> Data supplied:
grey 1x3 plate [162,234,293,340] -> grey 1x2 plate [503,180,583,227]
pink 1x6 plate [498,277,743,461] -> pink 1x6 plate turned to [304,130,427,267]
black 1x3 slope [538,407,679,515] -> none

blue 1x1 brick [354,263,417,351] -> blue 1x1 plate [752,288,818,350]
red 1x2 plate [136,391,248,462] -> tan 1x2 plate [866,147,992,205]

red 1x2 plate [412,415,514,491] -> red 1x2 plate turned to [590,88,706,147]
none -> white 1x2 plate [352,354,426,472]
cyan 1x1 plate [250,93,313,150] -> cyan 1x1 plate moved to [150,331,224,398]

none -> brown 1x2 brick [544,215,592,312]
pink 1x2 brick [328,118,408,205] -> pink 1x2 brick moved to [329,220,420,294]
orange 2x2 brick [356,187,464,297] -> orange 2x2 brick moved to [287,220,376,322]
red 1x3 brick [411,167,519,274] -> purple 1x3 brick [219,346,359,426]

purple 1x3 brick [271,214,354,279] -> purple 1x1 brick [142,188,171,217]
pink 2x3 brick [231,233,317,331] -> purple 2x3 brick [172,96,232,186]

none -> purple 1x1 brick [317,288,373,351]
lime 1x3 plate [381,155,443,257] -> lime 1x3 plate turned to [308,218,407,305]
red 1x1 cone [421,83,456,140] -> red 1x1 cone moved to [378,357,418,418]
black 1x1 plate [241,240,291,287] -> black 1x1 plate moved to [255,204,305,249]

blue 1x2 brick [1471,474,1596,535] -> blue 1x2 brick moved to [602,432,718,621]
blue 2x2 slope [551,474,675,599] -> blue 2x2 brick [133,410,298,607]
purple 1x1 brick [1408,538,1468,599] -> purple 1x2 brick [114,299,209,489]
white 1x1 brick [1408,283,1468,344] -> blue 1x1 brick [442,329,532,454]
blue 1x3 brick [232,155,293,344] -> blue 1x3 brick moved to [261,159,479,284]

> Task to complete: Print exactly, and only, the lines from the line containing "none -> purple 1x1 brick [317,288,373,351]" through the final line of the records, both included.

> Answer area:
none -> purple 1x1 brick [317,288,373,351]
lime 1x3 plate [381,155,443,257] -> lime 1x3 plate turned to [308,218,407,305]
red 1x1 cone [421,83,456,140] -> red 1x1 cone moved to [378,357,418,418]
black 1x1 plate [241,240,291,287] -> black 1x1 plate moved to [255,204,305,249]

blue 1x2 brick [1471,474,1596,535] -> blue 1x2 brick moved to [602,432,718,621]
blue 2x2 slope [551,474,675,599] -> blue 2x2 brick [133,410,298,607]
purple 1x1 brick [1408,538,1468,599] -> purple 1x2 brick [114,299,209,489]
white 1x1 brick [1408,283,1468,344] -> blue 1x1 brick [442,329,532,454]
blue 1x3 brick [232,155,293,344] -> blue 1x3 brick moved to [261,159,479,284]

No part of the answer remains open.